> [TRY IT]
Every line in the data below that holds "capsule" should be found and copied.

*****

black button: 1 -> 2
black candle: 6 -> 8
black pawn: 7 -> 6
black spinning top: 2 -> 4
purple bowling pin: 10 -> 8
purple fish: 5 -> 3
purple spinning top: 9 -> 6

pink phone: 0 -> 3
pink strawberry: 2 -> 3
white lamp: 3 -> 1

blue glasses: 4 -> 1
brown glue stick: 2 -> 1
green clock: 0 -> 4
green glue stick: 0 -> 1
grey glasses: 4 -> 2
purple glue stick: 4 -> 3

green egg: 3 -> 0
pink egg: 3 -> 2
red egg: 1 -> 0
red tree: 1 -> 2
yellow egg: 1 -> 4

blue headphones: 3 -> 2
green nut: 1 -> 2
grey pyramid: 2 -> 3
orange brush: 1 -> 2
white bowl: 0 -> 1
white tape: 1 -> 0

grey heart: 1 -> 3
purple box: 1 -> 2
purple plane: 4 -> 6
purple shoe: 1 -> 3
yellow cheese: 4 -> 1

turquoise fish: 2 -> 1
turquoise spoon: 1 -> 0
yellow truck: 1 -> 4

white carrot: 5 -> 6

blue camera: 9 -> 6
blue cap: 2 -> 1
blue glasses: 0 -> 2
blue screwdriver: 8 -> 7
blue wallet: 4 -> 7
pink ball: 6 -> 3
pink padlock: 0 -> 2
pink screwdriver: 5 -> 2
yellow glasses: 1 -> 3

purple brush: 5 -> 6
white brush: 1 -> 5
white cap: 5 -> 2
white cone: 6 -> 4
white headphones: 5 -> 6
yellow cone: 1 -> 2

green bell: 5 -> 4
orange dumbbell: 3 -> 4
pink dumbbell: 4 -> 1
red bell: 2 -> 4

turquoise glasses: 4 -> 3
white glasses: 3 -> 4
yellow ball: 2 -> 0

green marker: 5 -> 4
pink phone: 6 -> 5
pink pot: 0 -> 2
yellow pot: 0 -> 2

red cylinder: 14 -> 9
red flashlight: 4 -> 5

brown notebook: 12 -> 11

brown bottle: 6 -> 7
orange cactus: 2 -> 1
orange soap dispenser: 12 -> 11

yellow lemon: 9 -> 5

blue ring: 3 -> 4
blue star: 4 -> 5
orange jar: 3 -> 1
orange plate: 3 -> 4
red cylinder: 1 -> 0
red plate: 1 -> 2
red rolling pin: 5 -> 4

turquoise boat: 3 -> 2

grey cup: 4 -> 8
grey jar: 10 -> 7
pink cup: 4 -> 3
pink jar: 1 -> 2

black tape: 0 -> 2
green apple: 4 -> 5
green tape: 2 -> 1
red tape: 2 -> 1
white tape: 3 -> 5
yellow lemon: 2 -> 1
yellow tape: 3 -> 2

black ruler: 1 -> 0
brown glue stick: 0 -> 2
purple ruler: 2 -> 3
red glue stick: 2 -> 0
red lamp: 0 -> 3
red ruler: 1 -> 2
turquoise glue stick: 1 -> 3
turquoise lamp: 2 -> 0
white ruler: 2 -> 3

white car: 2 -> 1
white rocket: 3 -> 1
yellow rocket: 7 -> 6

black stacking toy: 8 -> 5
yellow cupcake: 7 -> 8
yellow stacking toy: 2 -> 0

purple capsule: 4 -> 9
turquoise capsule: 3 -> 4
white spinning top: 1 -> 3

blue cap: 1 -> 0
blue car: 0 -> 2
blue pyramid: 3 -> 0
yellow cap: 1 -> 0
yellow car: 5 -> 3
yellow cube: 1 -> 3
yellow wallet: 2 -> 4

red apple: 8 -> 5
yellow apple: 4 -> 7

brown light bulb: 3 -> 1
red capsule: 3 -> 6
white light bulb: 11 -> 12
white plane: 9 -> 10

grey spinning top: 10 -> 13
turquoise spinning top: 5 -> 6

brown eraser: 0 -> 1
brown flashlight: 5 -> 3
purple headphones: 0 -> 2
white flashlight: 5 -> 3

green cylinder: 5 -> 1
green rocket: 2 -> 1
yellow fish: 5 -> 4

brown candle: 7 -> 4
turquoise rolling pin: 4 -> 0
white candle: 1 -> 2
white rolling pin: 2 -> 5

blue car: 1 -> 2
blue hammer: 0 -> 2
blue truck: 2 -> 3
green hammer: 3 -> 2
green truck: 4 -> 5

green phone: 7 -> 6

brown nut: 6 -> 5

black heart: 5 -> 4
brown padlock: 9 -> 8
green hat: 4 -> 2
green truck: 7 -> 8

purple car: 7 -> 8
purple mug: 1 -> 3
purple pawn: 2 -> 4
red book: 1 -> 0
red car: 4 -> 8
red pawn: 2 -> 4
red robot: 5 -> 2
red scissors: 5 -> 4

*****

> [RESPONSE TO THIS EXERCISE]
purple capsule: 4 -> 9
turquoise capsule: 3 -> 4
red capsule: 3 -> 6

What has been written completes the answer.